** DATA RECORDS follows **

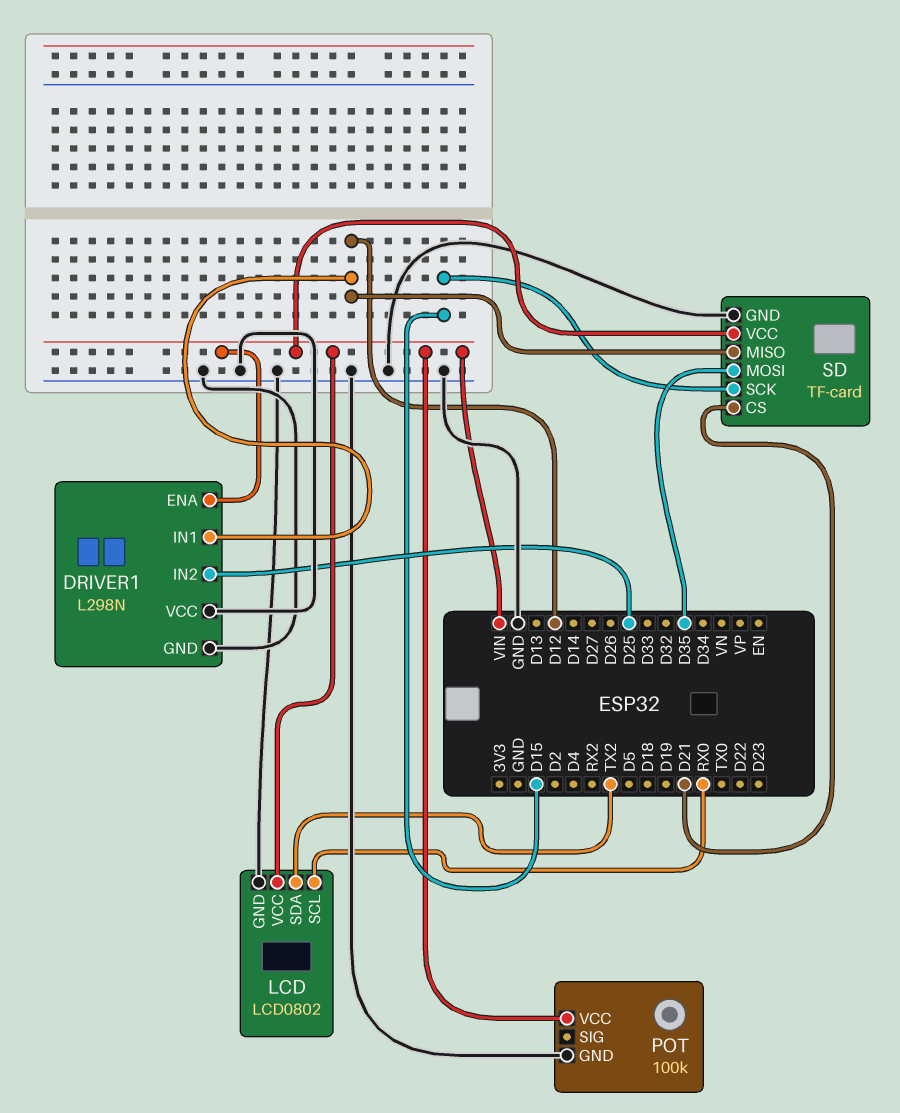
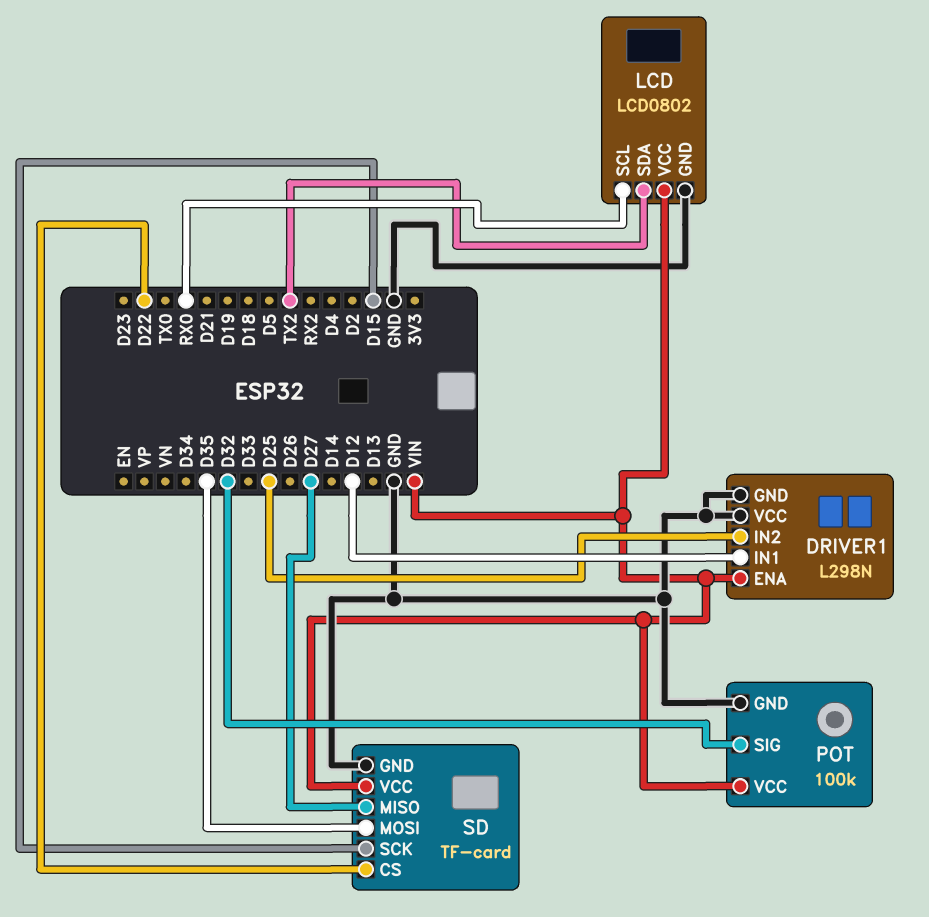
POT pin SIG: none -> D32
SD pin CS: D21 -> D22
SD pin MISO: D12 -> D27

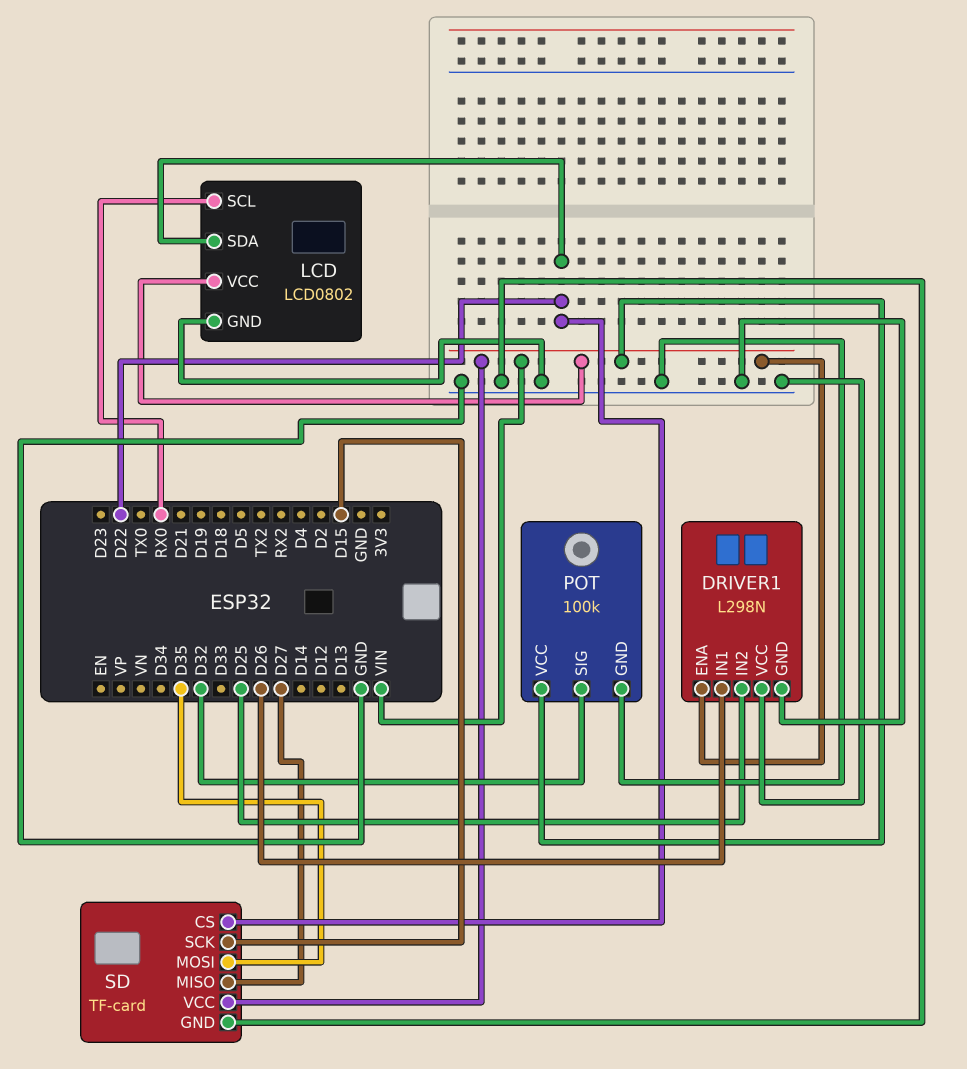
DRIVER1 pin IN1: D12 -> D26
LCD pin SDA: TX2 -> D22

** End of DATA RECORDS **

▸ **EXERCISE GOAL**
Every record above should be transcribed exactly; the pictures stay out of the copy.

▸ **TASK RESPONSE**
POT pin SIG: none -> D32
SD pin CS: D21 -> D22
SD pin MISO: D12 -> D27

DRIVER1 pin IN1: D12 -> D26
LCD pin SDA: TX2 -> D22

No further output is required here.